* Exercise details: The lines wanted are those from the one containing "brown duck: 7 -> 5" to the last line of the entries below; output them exactly, leaving out pictures.

* Study material:
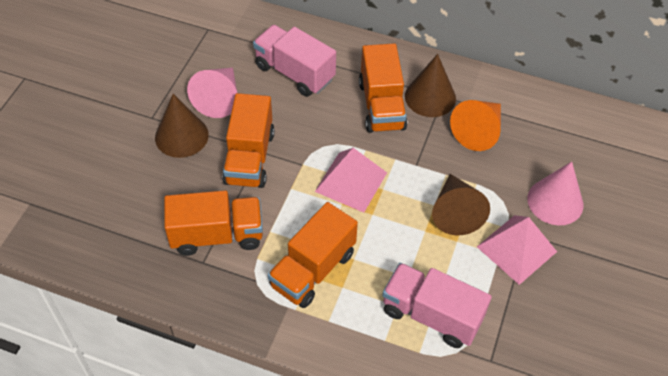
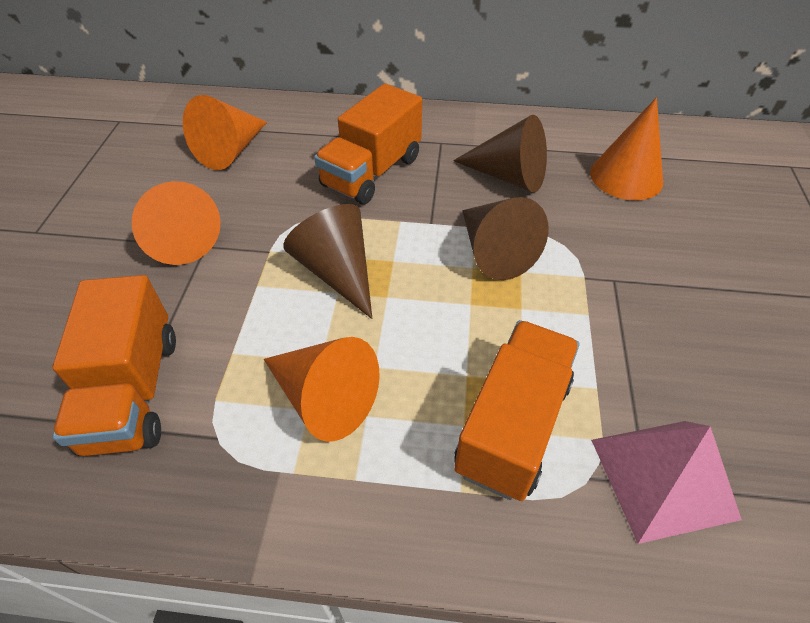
orange cone: 1 -> 4
orange truck: 4 -> 3
pink cone: 2 -> 0
pink pyramid: 2 -> 1
pink truck: 2 -> 0

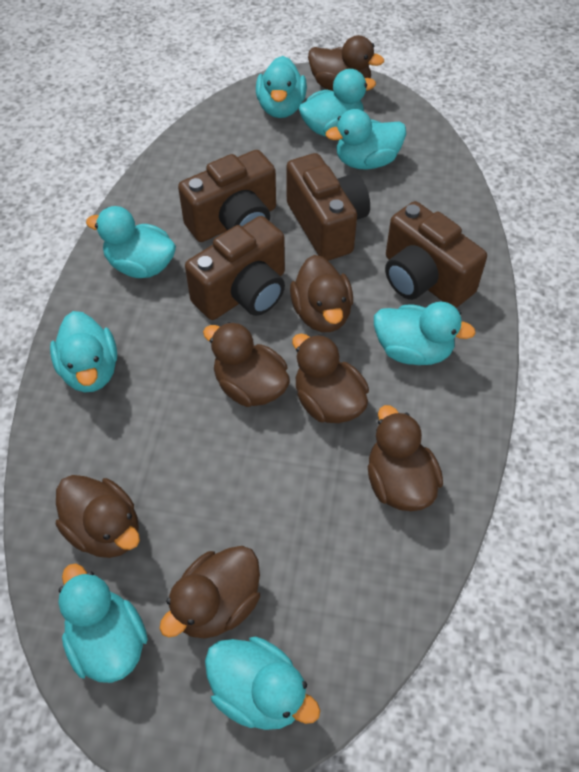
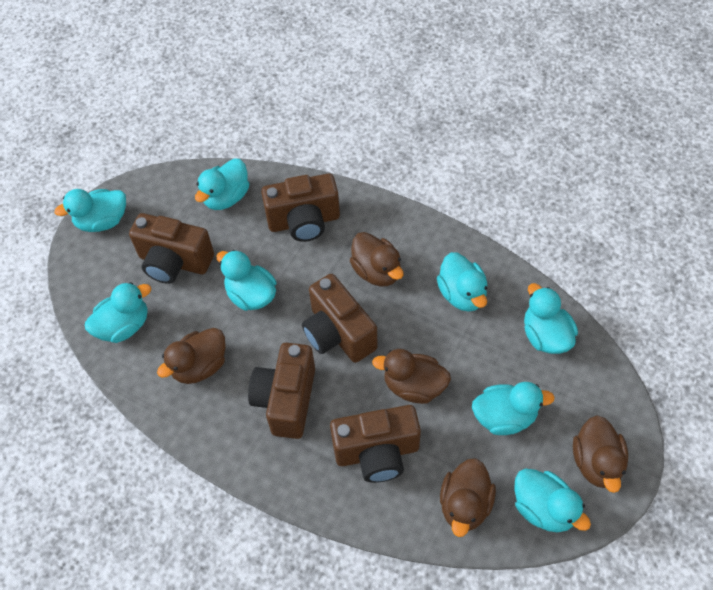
brown camera: 4 -> 5
brown duck: 7 -> 5

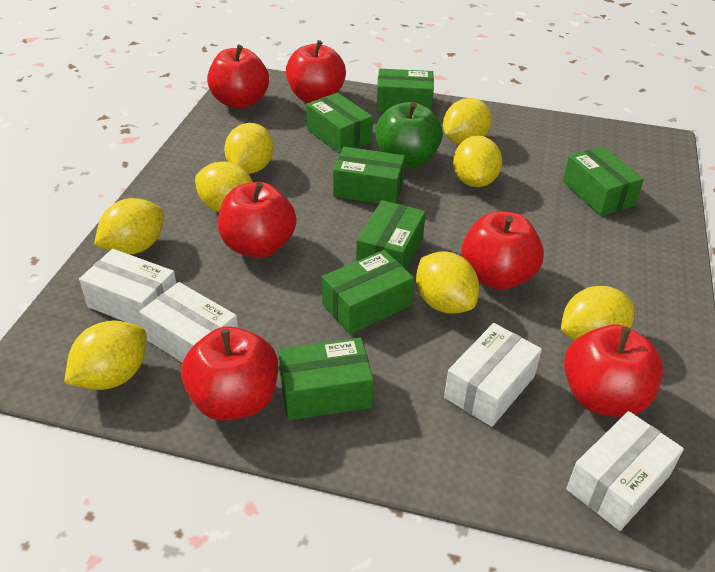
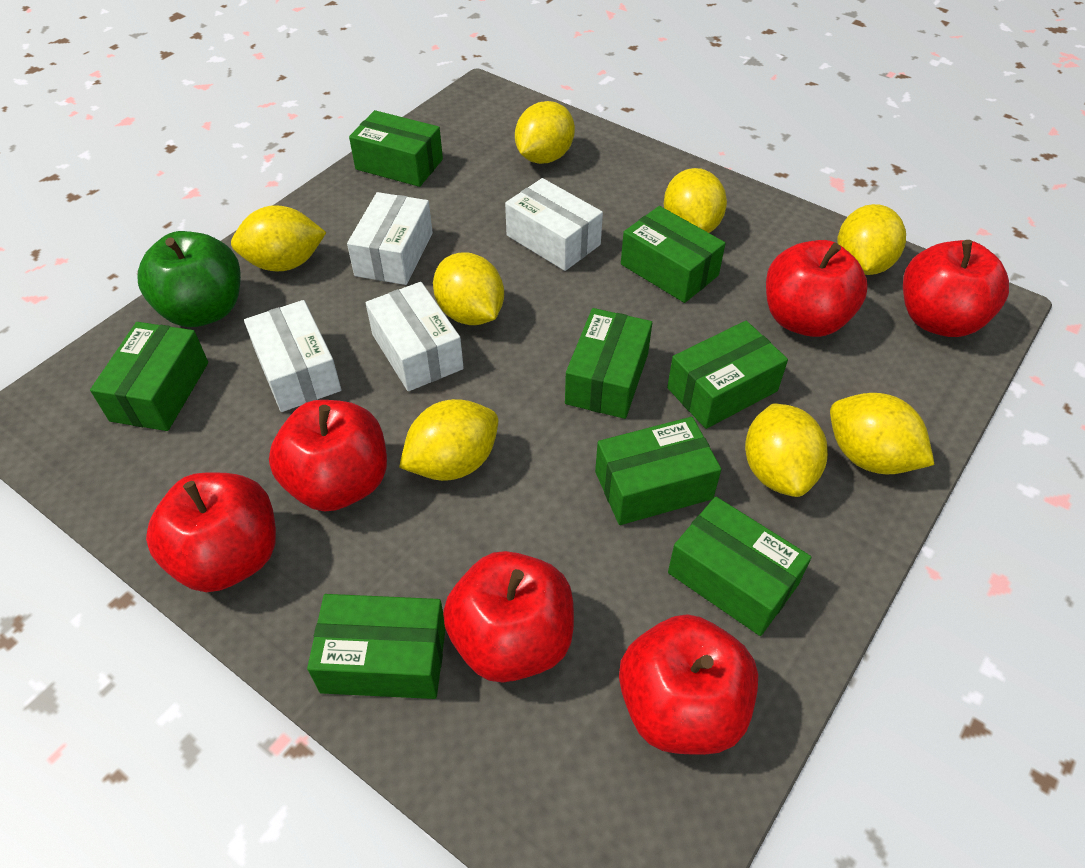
green box: 7 -> 8

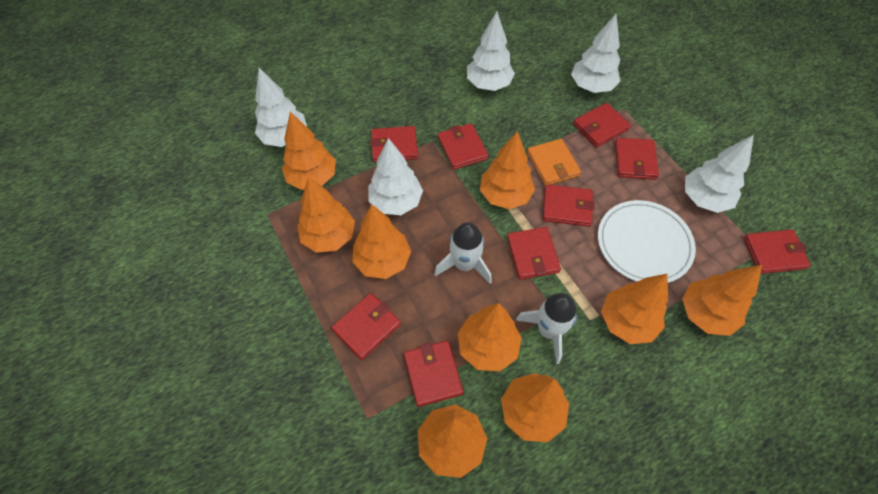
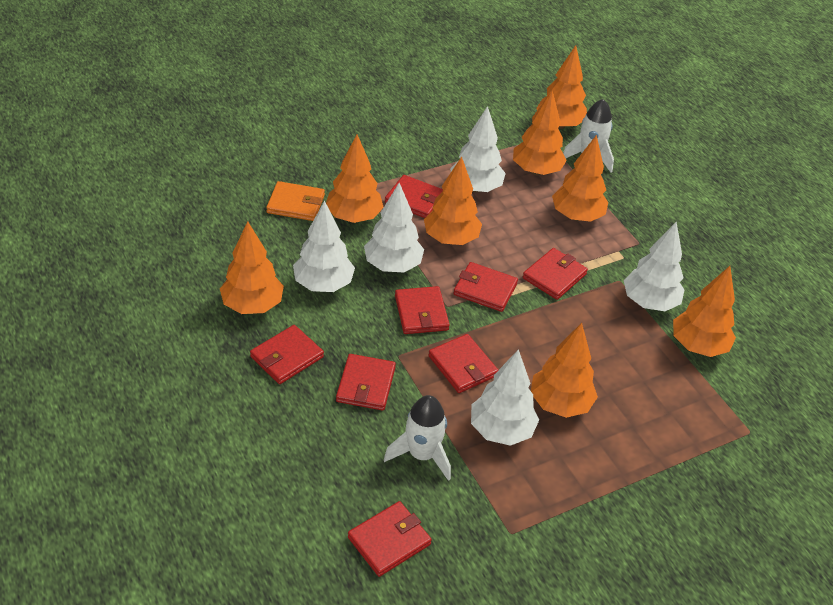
orange tree: 9 -> 8
red wallet: 9 -> 8
white plate: 1 -> 0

* Your solution:
brown duck: 7 -> 5

green box: 7 -> 8

orange tree: 9 -> 8
red wallet: 9 -> 8
white plate: 1 -> 0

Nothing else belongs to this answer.